_Task to carry out:_ Repeat exactly, and only, the lines below starting at the line that contains "turquoise pencil: 1 -> 3" and ending at the line that contains "grey teapot: 7 -> 3", inclusive of both.

_Entries supplied:_
::::::::::

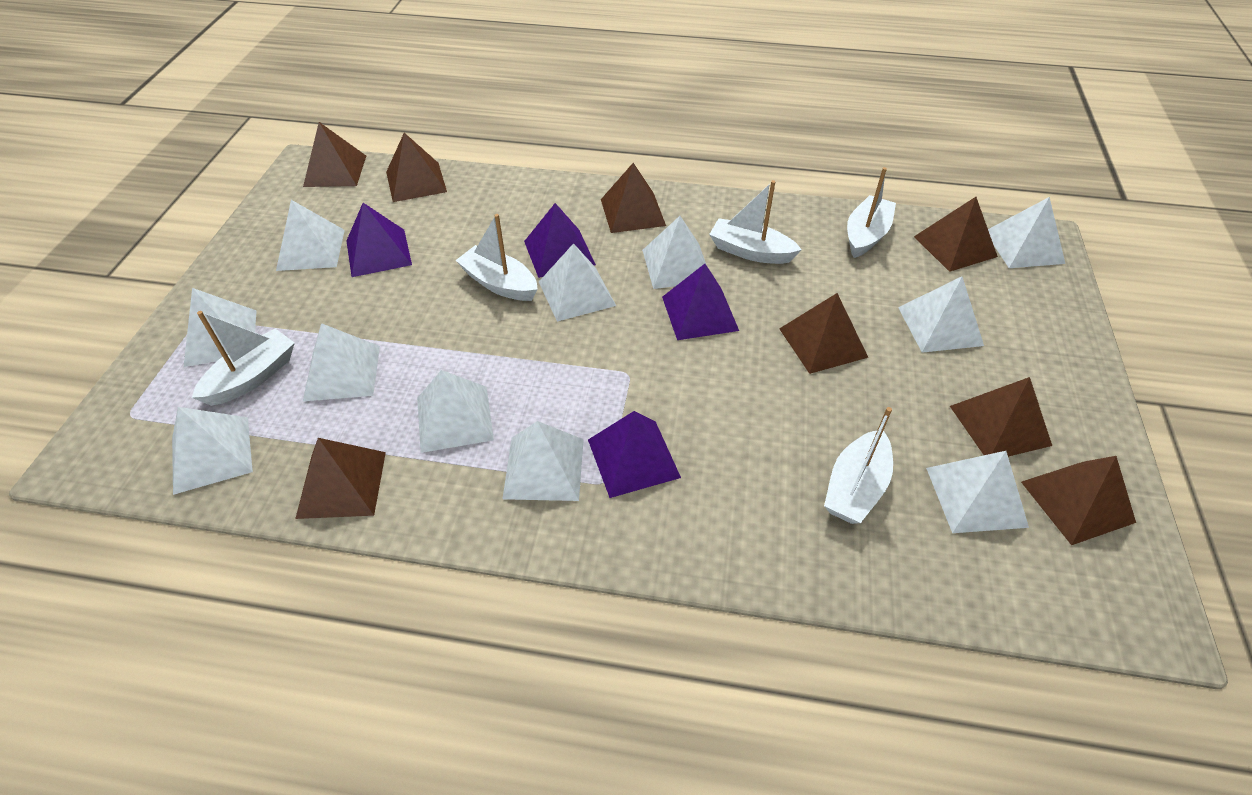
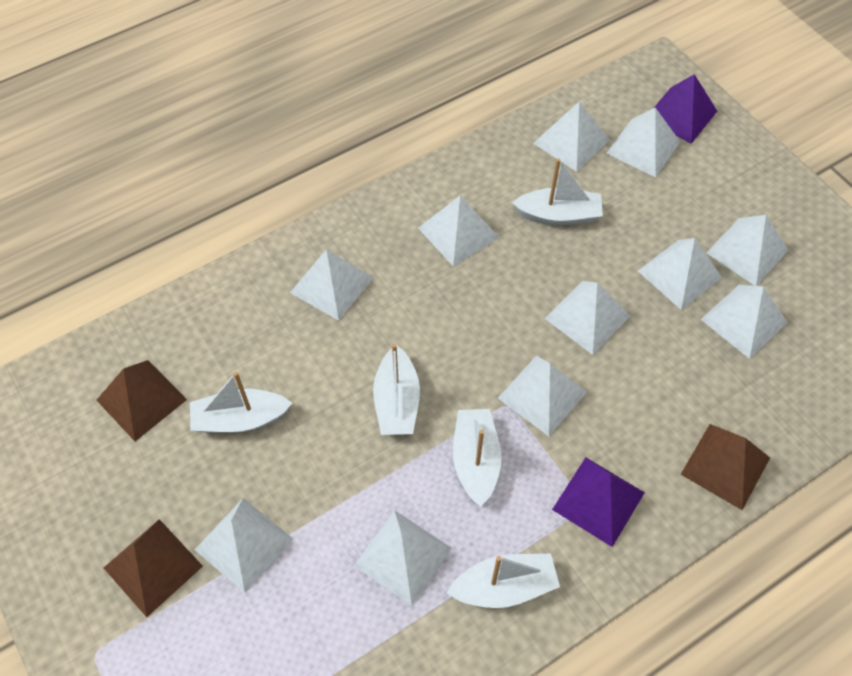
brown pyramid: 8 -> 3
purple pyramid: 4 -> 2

::::::::::

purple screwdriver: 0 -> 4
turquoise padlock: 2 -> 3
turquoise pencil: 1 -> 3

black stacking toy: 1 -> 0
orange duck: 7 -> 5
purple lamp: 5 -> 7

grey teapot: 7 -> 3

::::::::::

_Result of the exercise:_
turquoise pencil: 1 -> 3

black stacking toy: 1 -> 0
orange duck: 7 -> 5
purple lamp: 5 -> 7

grey teapot: 7 -> 3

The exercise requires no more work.